▶ [WHAT YOU HAVE TO DO] Show each line below that contains the string "kern".

========

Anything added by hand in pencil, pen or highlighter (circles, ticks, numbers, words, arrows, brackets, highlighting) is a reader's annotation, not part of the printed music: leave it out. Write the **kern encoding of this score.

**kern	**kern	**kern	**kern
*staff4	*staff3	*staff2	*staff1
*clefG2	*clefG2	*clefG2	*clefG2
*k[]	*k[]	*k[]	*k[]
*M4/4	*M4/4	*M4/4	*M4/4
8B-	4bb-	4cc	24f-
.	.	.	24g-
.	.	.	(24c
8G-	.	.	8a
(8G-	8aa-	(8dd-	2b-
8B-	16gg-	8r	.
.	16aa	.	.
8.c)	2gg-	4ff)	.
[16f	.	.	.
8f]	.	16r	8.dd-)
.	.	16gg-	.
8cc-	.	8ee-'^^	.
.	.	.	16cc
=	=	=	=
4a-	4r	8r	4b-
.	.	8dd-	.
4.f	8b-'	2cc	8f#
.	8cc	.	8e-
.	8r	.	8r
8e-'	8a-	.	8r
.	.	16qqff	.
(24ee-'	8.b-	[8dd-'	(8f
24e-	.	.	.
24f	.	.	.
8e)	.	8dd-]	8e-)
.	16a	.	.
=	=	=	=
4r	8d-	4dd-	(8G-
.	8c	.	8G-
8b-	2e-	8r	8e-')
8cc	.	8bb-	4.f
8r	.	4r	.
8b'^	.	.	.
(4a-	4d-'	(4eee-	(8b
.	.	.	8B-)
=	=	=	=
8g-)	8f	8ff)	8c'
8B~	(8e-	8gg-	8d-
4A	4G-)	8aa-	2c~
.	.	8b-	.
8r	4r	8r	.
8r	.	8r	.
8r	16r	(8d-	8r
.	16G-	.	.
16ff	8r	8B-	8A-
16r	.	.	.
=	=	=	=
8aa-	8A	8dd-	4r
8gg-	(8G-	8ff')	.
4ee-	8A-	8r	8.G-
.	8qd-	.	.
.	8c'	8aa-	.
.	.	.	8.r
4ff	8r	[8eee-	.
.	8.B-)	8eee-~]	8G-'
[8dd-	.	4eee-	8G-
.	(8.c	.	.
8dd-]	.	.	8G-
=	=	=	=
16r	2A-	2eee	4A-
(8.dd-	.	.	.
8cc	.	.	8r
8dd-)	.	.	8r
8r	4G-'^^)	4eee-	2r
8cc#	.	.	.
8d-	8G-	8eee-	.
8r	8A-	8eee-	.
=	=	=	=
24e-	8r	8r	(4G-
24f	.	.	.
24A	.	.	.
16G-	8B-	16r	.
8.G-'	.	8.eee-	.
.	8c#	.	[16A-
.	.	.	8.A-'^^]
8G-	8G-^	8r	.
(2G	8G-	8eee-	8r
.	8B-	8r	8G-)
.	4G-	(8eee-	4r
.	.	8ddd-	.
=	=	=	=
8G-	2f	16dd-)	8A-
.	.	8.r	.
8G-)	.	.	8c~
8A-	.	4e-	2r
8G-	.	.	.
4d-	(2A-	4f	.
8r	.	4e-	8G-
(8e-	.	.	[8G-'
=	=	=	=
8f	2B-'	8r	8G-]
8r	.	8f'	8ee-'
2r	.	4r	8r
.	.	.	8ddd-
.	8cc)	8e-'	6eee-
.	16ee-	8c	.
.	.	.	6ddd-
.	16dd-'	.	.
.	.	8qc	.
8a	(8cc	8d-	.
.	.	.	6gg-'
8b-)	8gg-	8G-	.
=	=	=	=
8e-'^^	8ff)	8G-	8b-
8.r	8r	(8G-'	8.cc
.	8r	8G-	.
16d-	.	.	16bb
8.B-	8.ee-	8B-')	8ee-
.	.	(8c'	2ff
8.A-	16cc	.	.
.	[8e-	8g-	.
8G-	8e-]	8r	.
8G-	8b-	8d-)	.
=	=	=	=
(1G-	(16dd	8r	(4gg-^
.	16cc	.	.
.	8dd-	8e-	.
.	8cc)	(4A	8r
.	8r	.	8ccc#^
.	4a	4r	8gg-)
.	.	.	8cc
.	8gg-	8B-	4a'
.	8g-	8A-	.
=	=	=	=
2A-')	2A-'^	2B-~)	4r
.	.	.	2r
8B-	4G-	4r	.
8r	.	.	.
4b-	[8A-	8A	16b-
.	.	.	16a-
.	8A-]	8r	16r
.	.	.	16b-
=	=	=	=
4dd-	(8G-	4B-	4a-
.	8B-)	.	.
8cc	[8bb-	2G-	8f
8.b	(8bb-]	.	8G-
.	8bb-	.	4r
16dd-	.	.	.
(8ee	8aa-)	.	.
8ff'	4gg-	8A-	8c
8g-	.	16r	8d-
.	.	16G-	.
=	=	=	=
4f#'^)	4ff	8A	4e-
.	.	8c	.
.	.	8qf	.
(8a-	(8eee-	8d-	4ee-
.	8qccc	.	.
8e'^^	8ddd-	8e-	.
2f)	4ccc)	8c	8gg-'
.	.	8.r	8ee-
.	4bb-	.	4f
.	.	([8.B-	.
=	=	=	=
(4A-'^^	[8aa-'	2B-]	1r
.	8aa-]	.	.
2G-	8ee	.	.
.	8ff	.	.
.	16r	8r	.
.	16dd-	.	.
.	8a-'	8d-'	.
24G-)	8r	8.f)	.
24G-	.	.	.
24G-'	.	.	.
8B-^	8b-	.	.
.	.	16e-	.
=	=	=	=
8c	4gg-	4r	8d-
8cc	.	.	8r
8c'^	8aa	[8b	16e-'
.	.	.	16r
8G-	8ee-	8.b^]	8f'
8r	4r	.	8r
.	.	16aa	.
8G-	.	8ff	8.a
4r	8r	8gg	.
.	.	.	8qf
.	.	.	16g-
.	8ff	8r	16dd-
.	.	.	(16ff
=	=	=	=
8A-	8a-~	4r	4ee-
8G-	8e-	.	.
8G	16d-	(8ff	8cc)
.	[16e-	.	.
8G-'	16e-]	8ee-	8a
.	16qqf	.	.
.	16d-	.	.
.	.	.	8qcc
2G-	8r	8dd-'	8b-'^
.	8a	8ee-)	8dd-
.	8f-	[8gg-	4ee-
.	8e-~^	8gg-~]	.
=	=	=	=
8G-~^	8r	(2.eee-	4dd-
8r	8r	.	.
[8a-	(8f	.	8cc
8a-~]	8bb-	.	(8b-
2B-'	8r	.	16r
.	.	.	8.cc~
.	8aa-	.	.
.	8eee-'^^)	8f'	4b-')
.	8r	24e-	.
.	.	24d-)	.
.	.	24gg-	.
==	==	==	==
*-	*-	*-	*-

========

▶ [IN RESPONSE]
Anything added by hand in pencil, pen or highlighter (circles, ticks, numbers, words, arrows, brackets, highlighting) is a reader's annotation, not part of the printed music: leave it out. Write the **kern encoding of this score.
**kern	**kern	**kern	**kern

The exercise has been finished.